*** Opening of DATA EXCERPTS ***

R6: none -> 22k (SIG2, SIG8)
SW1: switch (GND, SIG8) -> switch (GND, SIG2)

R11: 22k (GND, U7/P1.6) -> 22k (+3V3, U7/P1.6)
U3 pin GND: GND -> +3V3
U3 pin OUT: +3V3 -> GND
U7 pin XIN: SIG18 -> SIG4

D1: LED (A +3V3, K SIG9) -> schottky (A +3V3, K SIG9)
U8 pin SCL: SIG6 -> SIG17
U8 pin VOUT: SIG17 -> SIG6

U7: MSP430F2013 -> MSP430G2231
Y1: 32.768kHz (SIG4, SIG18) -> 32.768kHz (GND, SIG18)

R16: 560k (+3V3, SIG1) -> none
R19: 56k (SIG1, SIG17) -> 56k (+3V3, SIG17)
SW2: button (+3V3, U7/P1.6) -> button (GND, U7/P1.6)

*** Close of DATA EXCERPTS ***
*** Opening of DATA EXCERPTS ***

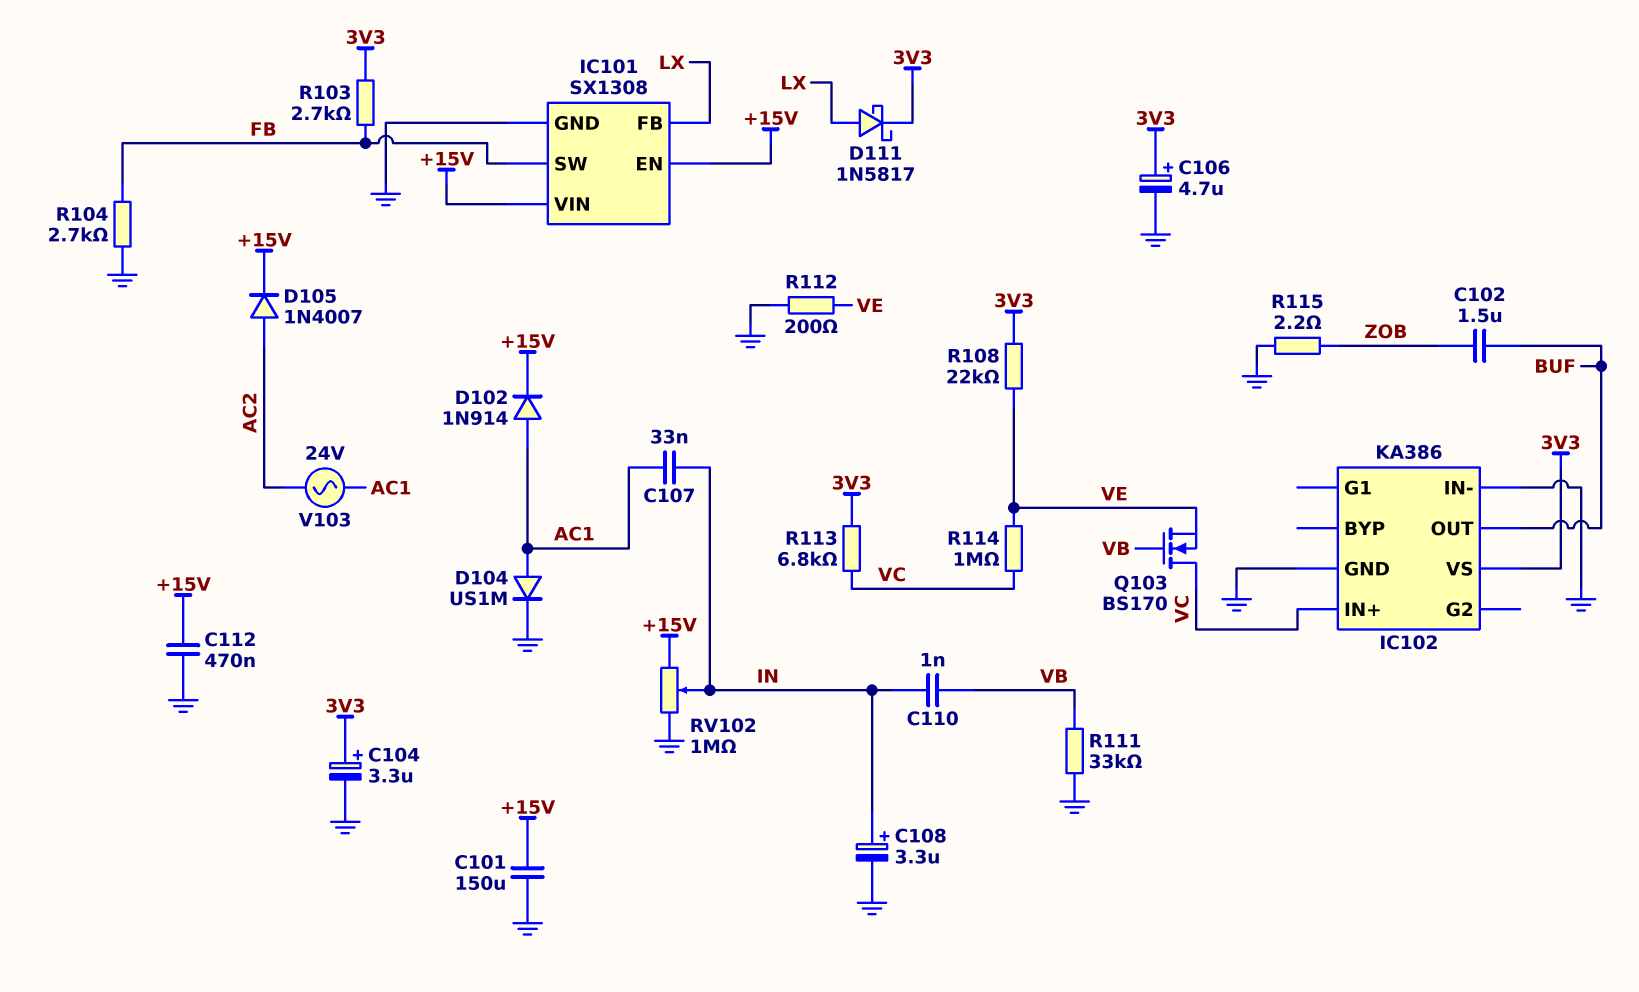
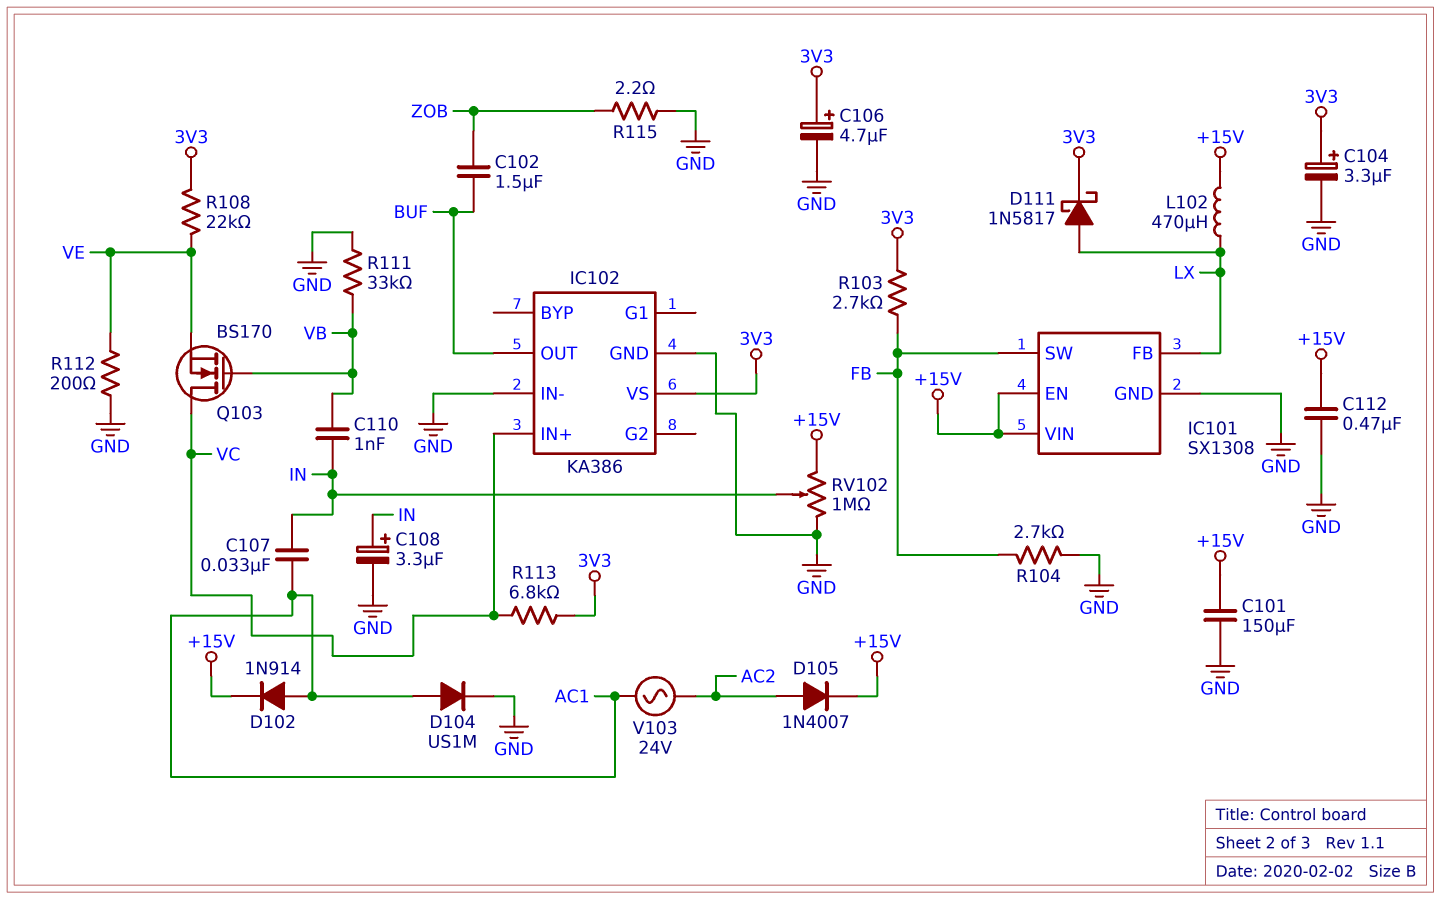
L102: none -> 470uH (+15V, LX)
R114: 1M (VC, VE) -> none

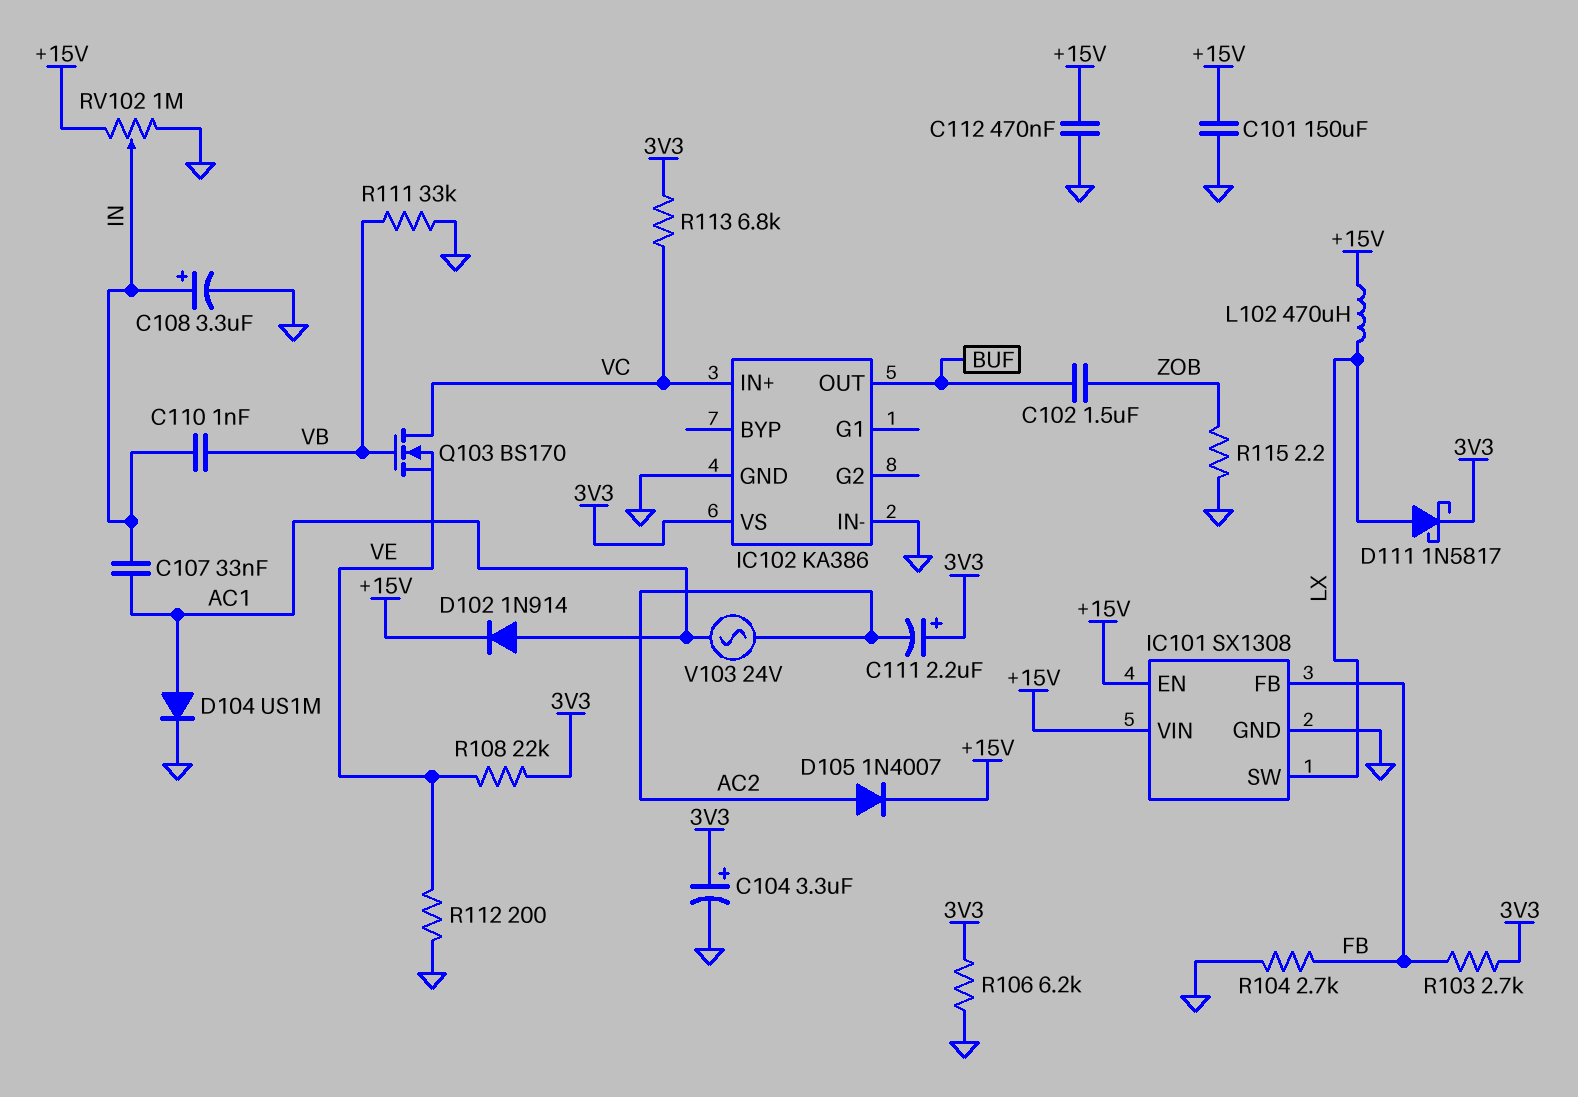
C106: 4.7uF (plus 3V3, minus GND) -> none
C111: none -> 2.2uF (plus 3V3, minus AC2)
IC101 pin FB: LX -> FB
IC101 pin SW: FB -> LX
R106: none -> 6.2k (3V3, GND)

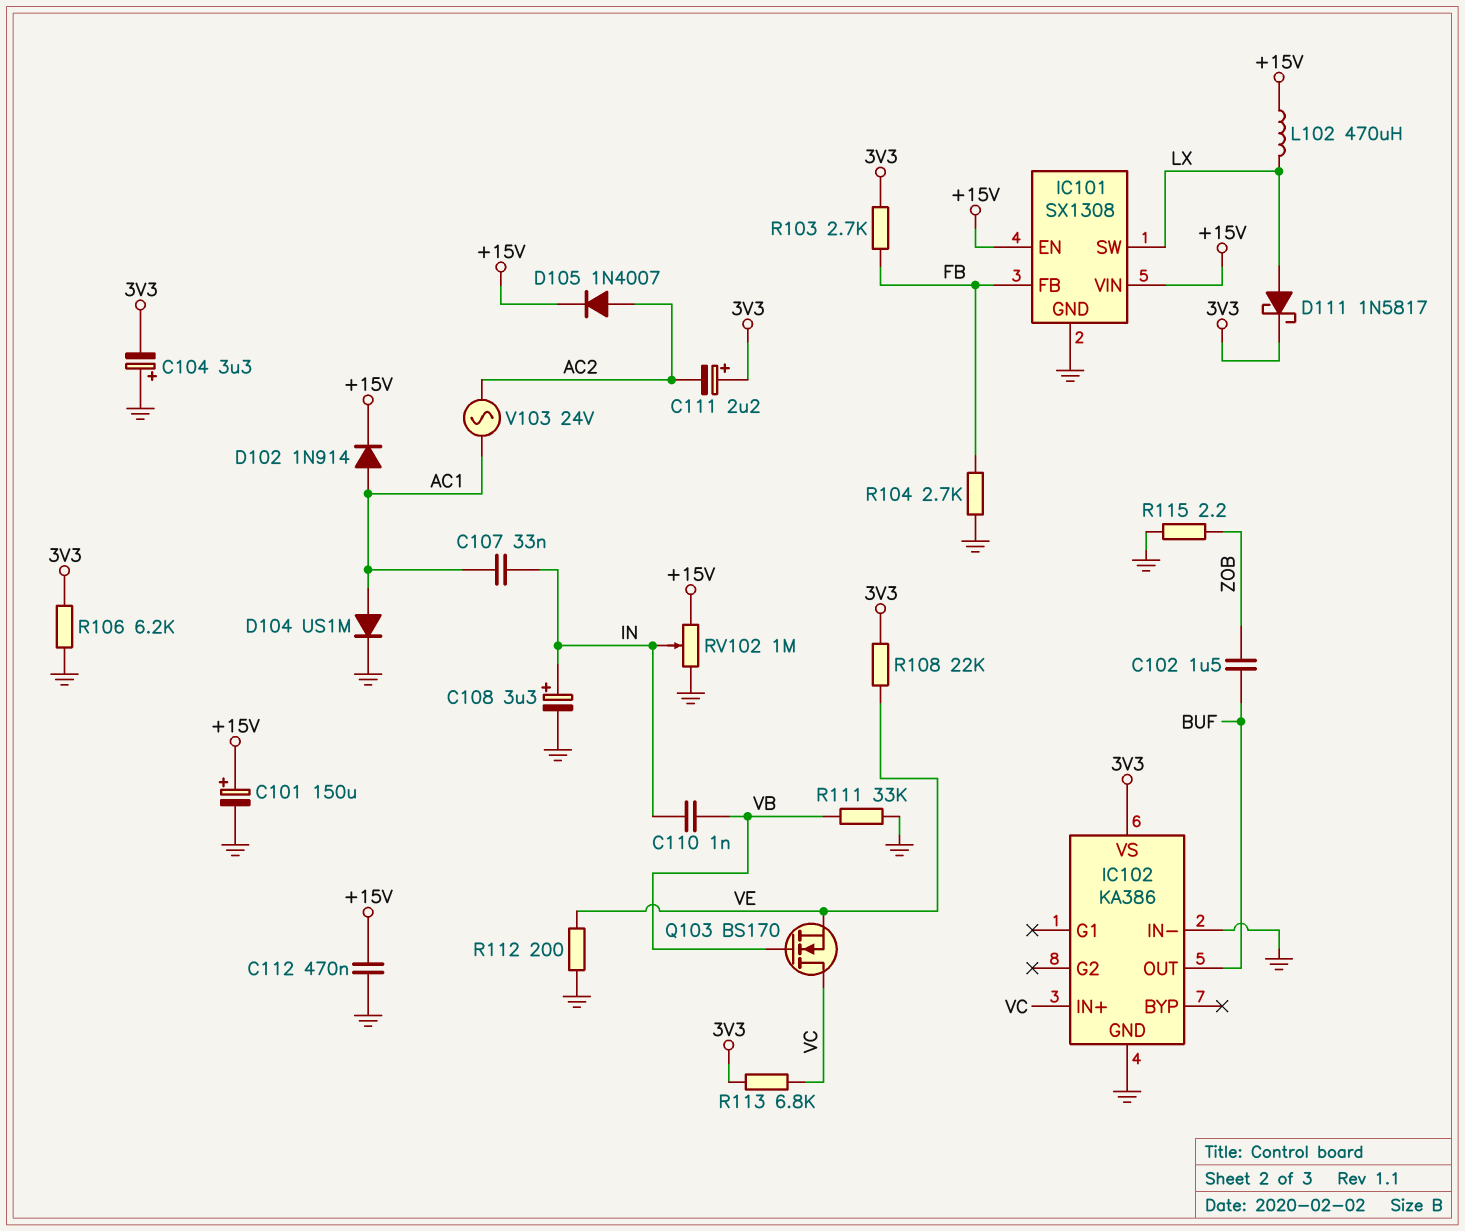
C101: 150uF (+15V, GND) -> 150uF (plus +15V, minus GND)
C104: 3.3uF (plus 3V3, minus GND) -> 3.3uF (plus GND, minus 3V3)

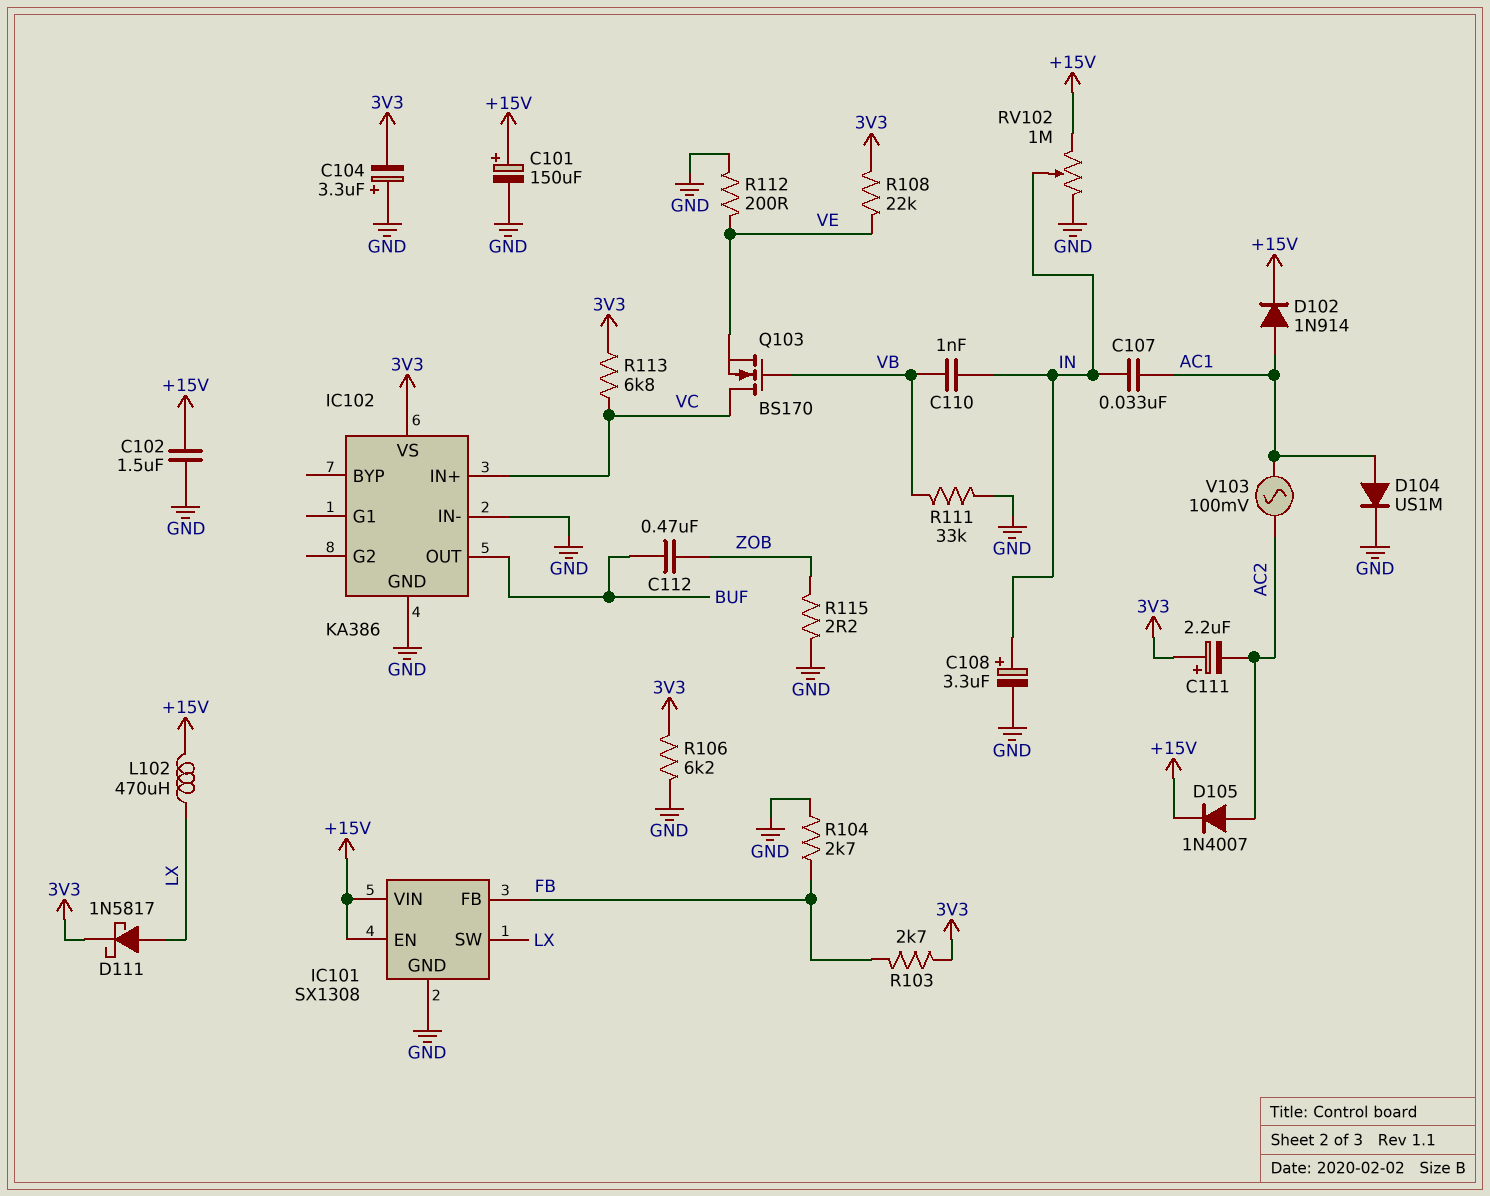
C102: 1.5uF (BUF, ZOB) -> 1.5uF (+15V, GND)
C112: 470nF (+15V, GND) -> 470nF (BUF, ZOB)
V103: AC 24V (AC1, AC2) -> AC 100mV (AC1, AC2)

*** Close of DATA EXCERPTS ***

WORK ITEM
Nothing outside the stretch above, from the line with "R114: 1M (VC, VE) -> none" through the line with "V103: AC 24V", is set down. Transcribe that stretch exactly, ends included, but not its pictures.

WRITTEN RESPONSE
R114: 1M (VC, VE) -> none

C106: 4.7uF (plus 3V3, minus GND) -> none
C111: none -> 2.2uF (plus 3V3, minus AC2)
IC101 pin FB: LX -> FB
IC101 pin SW: FB -> LX
R106: none -> 6.2k (3V3, GND)

C101: 150uF (+15V, GND) -> 150uF (plus +15V, minus GND)
C104: 3.3uF (plus 3V3, minus GND) -> 3.3uF (plus GND, minus 3V3)

C102: 1.5uF (BUF, ZOB) -> 1.5uF (+15V, GND)
C112: 470nF (+15V, GND) -> 470nF (BUF, ZOB)
V103: AC 24V (AC1, AC2) -> AC 100mV (AC1, AC2)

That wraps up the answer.